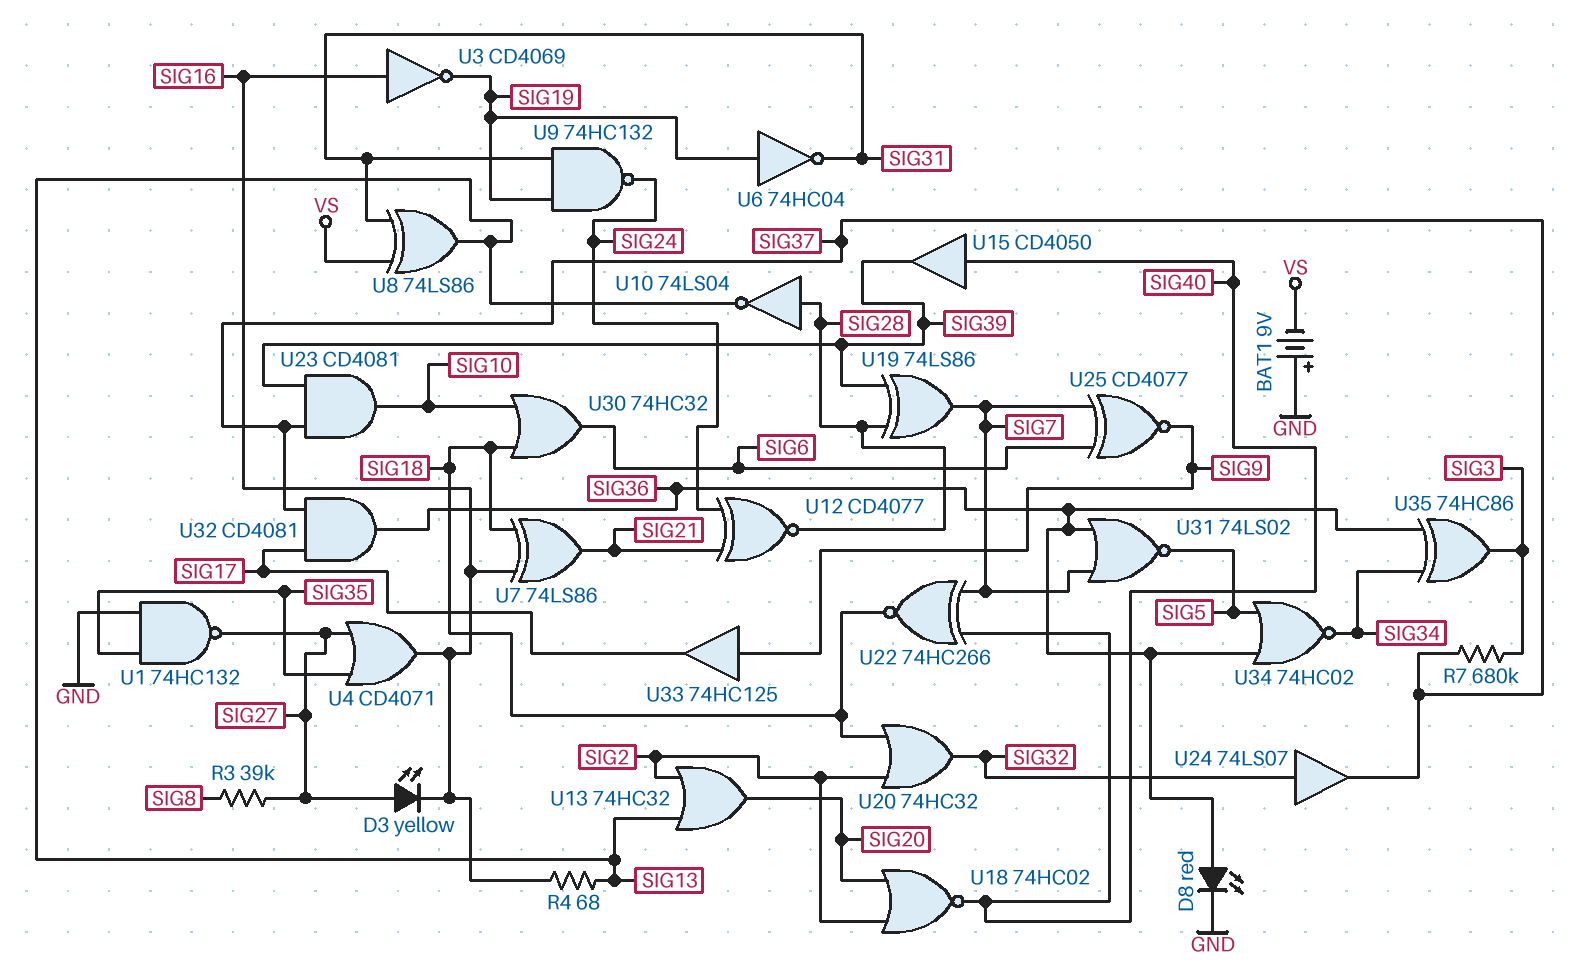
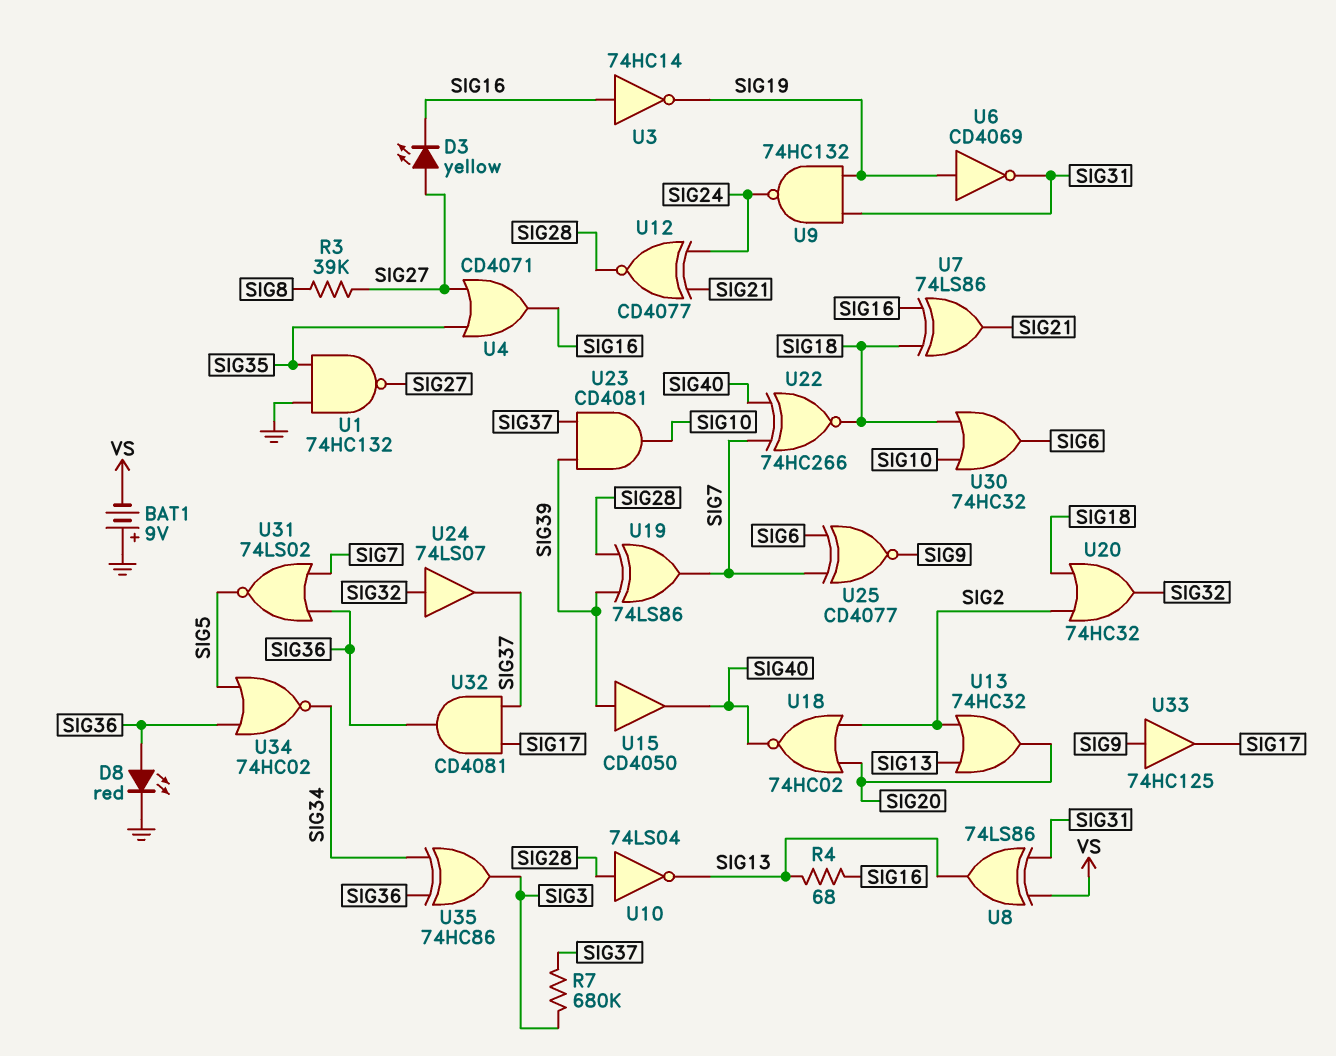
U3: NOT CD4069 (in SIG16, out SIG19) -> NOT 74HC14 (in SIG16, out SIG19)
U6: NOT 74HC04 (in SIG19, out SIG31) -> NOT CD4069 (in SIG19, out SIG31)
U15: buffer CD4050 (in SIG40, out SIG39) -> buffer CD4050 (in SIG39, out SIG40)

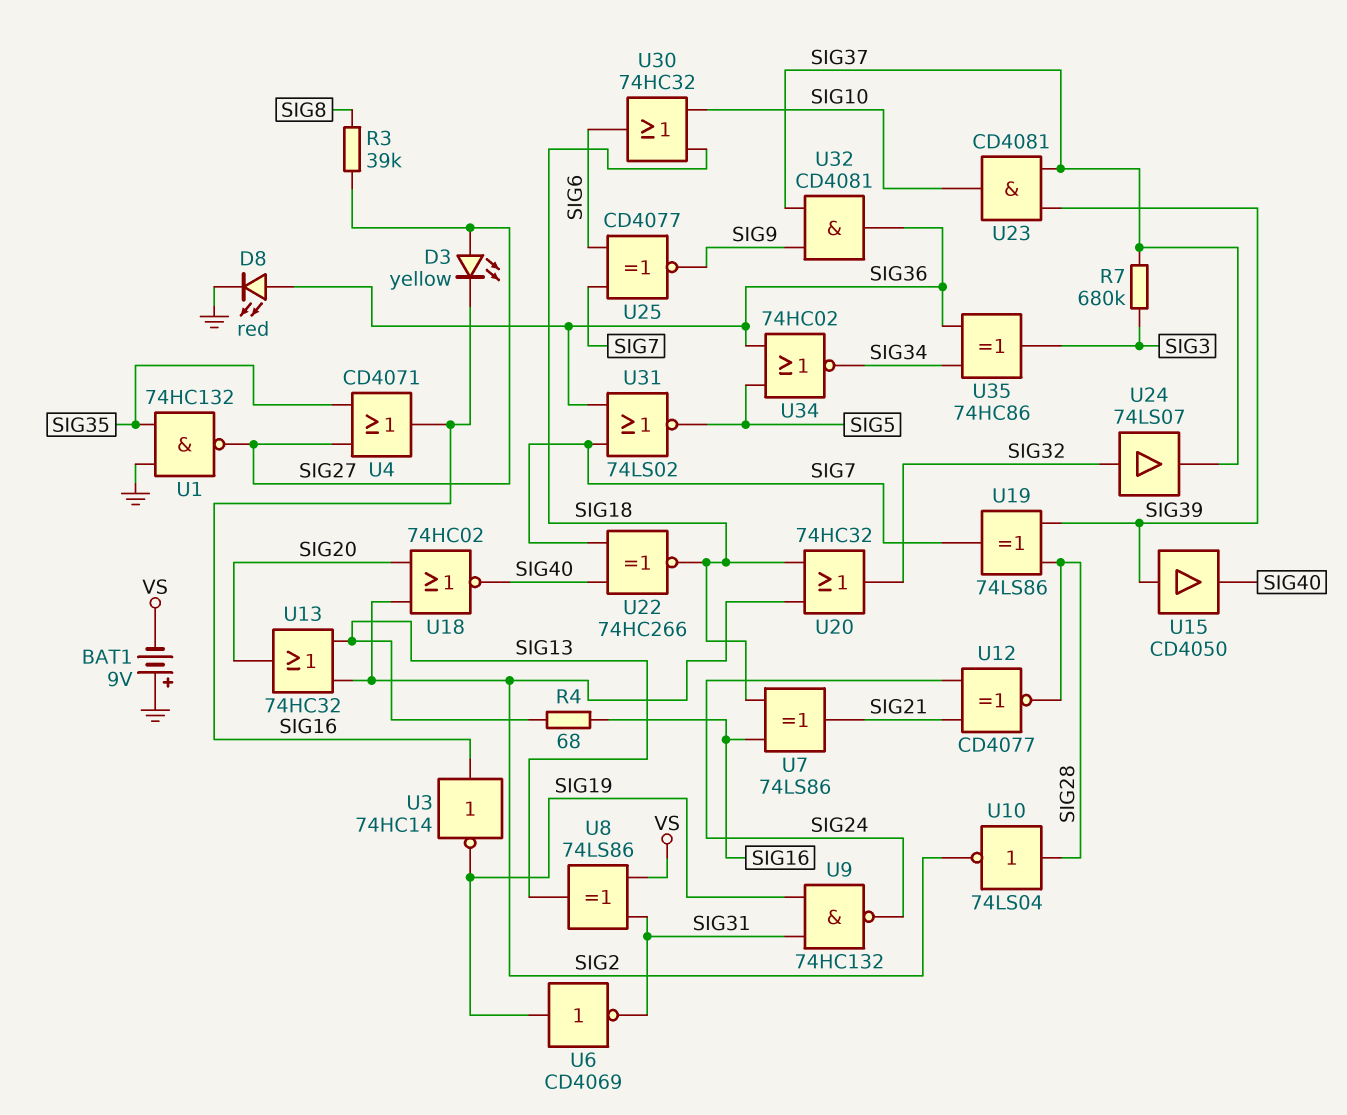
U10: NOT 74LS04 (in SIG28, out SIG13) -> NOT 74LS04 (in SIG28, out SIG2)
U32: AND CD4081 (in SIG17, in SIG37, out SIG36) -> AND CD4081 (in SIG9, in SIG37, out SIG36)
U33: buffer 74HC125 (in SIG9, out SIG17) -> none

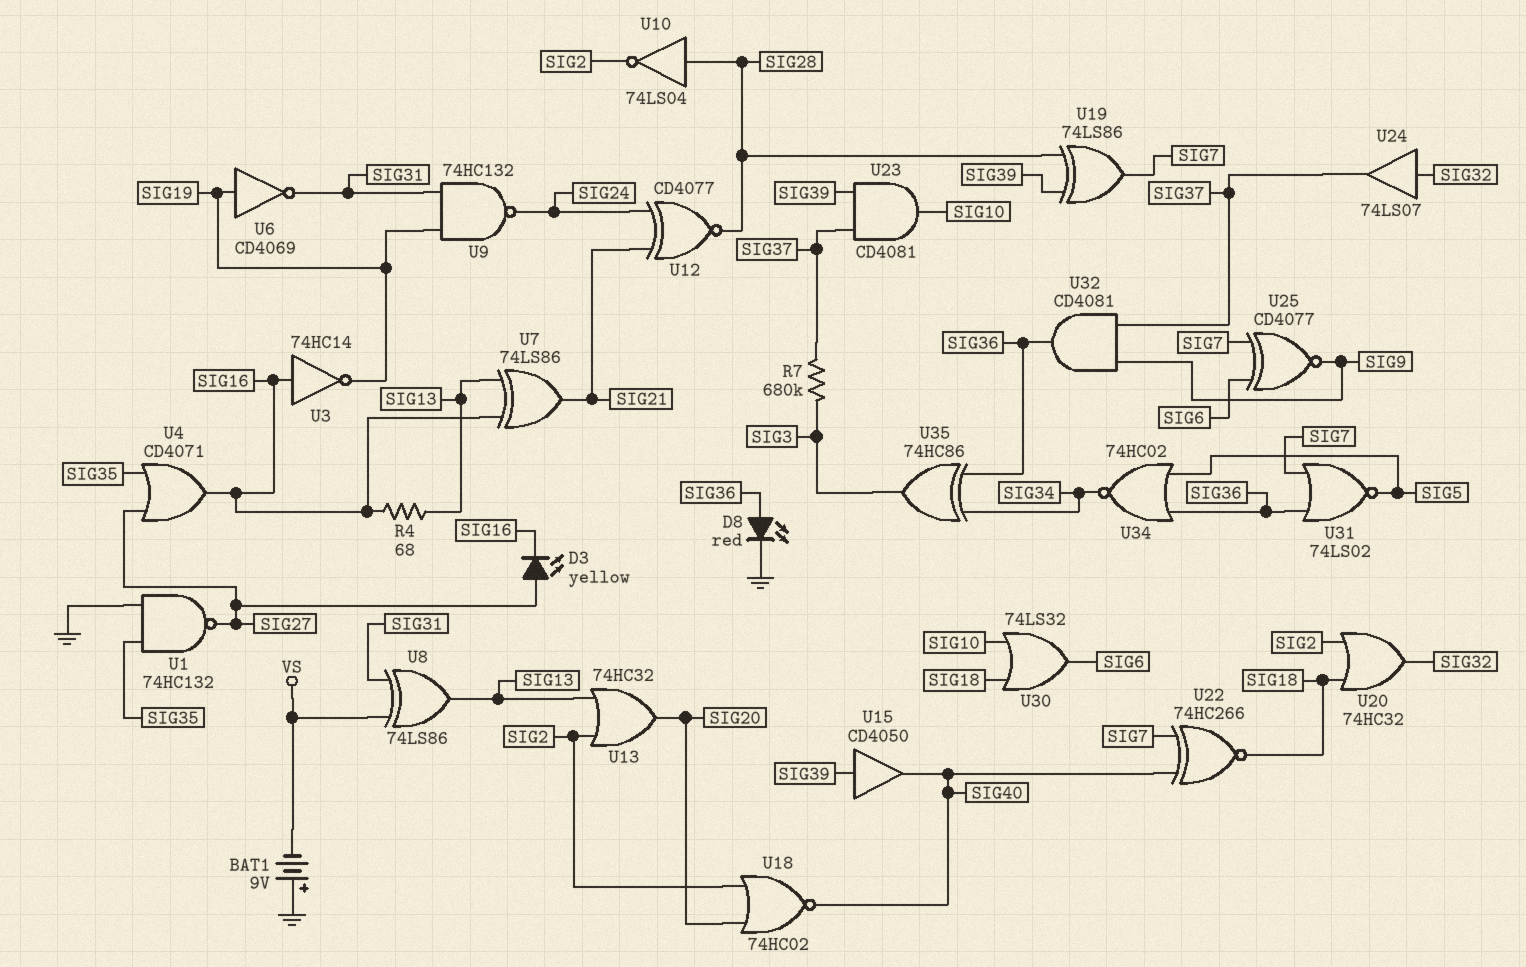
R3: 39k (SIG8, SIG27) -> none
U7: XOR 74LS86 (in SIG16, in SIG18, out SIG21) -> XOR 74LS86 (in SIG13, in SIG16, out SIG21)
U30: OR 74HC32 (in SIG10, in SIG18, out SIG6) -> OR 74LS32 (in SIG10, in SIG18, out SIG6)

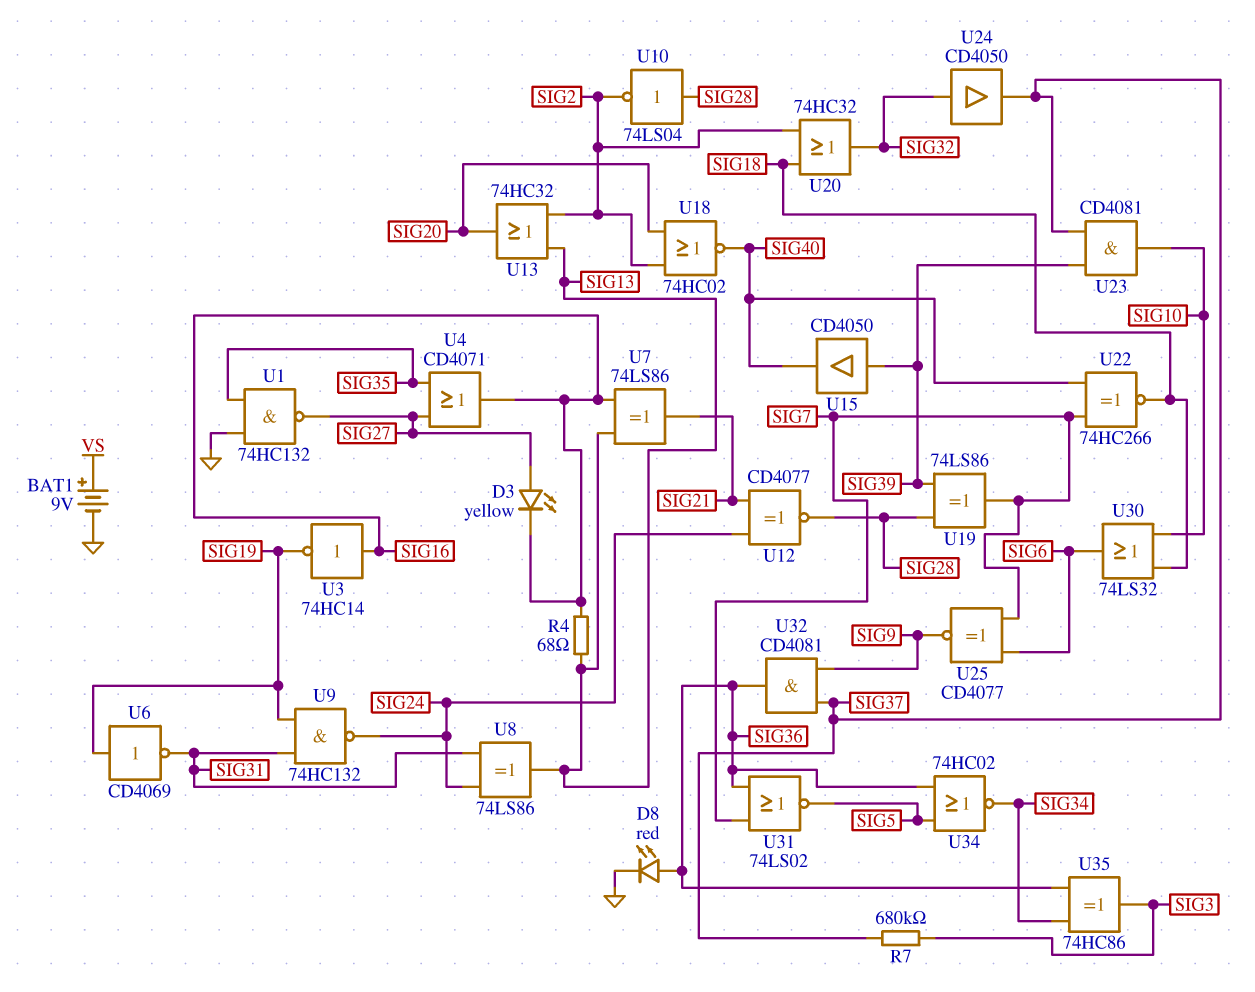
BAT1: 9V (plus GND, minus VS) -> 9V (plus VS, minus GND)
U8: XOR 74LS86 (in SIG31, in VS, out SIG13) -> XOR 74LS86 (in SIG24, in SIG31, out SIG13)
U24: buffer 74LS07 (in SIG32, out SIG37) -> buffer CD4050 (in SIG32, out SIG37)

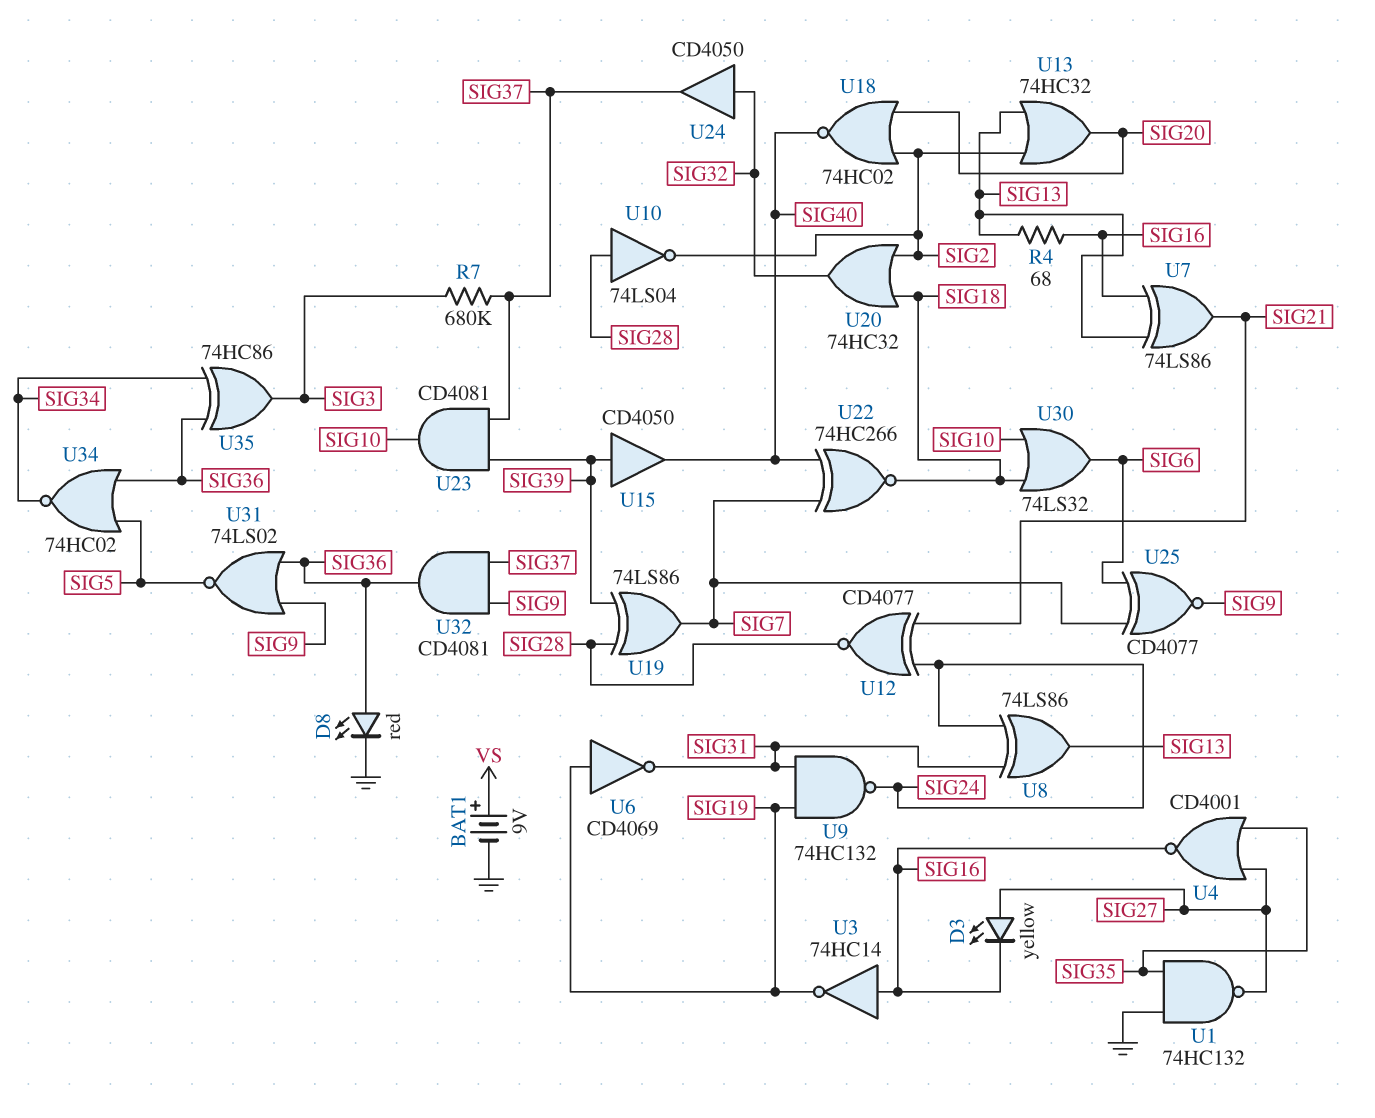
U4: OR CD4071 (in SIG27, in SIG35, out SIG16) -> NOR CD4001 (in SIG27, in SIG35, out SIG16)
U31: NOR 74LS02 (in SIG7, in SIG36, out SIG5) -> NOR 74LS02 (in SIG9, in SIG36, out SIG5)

- **About this task**
Print the listing exactly, pictures excluded.

- **Solution for this problem**
U3: NOT CD4069 (in SIG16, out SIG19) -> NOT 74HC14 (in SIG16, out SIG19)
U6: NOT 74HC04 (in SIG19, out SIG31) -> NOT CD4069 (in SIG19, out SIG31)
U15: buffer CD4050 (in SIG40, out SIG39) -> buffer CD4050 (in SIG39, out SIG40)

U10: NOT 74LS04 (in SIG28, out SIG13) -> NOT 74LS04 (in SIG28, out SIG2)
U32: AND CD4081 (in SIG17, in SIG37, out SIG36) -> AND CD4081 (in SIG9, in SIG37, out SIG36)
U33: buffer 74HC125 (in SIG9, out SIG17) -> none

R3: 39k (SIG8, SIG27) -> none
U7: XOR 74LS86 (in SIG16, in SIG18, out SIG21) -> XOR 74LS86 (in SIG13, in SIG16, out SIG21)
U30: OR 74HC32 (in SIG10, in SIG18, out SIG6) -> OR 74LS32 (in SIG10, in SIG18, out SIG6)

BAT1: 9V (plus GND, minus VS) -> 9V (plus VS, minus GND)
U8: XOR 74LS86 (in SIG31, in VS, out SIG13) -> XOR 74LS86 (in SIG24, in SIG31, out SIG13)
U24: buffer 74LS07 (in SIG32, out SIG37) -> buffer CD4050 (in SIG32, out SIG37)

U4: OR CD4071 (in SIG27, in SIG35, out SIG16) -> NOR CD4001 (in SIG27, in SIG35, out SIG16)
U31: NOR 74LS02 (in SIG7, in SIG36, out SIG5) -> NOR 74LS02 (in SIG9, in SIG36, out SIG5)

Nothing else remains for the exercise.